(Stored data)

■ ■ ■

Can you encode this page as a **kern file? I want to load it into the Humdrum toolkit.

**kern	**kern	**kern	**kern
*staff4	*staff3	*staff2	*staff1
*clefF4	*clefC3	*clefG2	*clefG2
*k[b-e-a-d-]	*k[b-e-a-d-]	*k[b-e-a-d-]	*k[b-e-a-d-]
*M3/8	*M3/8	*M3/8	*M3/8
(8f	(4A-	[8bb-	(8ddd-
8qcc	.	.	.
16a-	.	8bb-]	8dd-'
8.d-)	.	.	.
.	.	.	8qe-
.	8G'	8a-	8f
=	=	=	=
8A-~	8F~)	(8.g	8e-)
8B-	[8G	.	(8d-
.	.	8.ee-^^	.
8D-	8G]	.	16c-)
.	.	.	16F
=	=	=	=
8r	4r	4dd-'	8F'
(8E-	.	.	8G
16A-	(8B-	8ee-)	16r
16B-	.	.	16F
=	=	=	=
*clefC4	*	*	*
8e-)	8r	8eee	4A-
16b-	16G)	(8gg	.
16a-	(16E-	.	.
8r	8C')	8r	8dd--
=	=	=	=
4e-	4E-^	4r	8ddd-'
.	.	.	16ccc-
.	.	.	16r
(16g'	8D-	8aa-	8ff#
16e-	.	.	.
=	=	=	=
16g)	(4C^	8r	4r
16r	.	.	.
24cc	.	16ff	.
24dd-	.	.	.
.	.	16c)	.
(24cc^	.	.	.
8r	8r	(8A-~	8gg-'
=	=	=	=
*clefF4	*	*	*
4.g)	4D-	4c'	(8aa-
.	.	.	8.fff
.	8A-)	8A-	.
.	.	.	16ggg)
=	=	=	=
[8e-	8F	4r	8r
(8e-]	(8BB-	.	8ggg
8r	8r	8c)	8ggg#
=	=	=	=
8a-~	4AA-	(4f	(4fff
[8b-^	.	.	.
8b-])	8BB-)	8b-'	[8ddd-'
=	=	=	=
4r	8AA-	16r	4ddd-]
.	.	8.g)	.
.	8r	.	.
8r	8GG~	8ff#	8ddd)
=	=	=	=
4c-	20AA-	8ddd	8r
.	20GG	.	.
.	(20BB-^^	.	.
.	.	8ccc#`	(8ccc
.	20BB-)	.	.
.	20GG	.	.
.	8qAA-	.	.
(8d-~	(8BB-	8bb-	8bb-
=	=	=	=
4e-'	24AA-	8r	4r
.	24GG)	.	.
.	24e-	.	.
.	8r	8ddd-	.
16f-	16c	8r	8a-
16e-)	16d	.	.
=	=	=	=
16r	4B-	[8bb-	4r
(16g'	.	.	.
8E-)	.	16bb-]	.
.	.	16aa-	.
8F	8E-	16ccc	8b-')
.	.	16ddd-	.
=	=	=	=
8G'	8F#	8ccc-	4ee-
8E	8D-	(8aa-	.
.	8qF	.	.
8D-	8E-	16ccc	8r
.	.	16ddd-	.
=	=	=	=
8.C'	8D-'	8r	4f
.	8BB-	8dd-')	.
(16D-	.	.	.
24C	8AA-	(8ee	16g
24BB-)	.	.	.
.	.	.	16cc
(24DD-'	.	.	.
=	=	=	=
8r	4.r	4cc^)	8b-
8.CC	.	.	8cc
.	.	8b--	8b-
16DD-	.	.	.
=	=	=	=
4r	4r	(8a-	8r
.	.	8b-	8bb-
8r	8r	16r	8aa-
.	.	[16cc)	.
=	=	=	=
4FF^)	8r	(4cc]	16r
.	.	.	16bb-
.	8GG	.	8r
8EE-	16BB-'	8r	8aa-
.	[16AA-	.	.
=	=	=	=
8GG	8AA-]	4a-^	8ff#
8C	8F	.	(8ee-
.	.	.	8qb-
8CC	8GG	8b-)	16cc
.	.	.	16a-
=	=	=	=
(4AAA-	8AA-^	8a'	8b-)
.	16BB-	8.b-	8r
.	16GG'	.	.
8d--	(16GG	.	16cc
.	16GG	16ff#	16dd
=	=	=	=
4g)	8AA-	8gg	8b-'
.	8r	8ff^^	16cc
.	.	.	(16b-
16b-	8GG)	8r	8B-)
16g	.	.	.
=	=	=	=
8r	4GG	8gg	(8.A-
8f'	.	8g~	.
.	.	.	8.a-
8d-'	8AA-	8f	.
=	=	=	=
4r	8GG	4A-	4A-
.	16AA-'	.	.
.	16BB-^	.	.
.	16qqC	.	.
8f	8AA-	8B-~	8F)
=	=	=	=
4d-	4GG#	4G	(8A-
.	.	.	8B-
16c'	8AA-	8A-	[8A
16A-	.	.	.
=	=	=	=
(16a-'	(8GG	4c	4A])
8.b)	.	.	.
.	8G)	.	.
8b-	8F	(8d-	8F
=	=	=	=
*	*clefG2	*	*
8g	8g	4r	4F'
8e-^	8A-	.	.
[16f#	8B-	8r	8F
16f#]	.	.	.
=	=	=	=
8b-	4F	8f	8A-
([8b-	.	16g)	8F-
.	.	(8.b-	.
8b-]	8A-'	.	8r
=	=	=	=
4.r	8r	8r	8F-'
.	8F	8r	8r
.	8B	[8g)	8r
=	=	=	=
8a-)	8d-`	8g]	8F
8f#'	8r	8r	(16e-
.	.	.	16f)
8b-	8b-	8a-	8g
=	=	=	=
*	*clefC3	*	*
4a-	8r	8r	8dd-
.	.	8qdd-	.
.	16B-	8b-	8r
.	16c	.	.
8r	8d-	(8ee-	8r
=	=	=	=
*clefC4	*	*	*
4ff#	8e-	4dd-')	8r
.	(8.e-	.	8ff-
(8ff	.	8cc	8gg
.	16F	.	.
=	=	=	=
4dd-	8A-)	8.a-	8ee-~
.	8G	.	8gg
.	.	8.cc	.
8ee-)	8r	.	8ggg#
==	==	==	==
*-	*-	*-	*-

■ ■ ■

THE TASK: Which lines in the entries above contain the string "kern"? Gather every such line, and note that case counts.

EXPECTED OUTPUT:
Can you encode this page as a **kern file? I want to load it into the Humdrum toolkit.
**kern	**kern	**kern	**kern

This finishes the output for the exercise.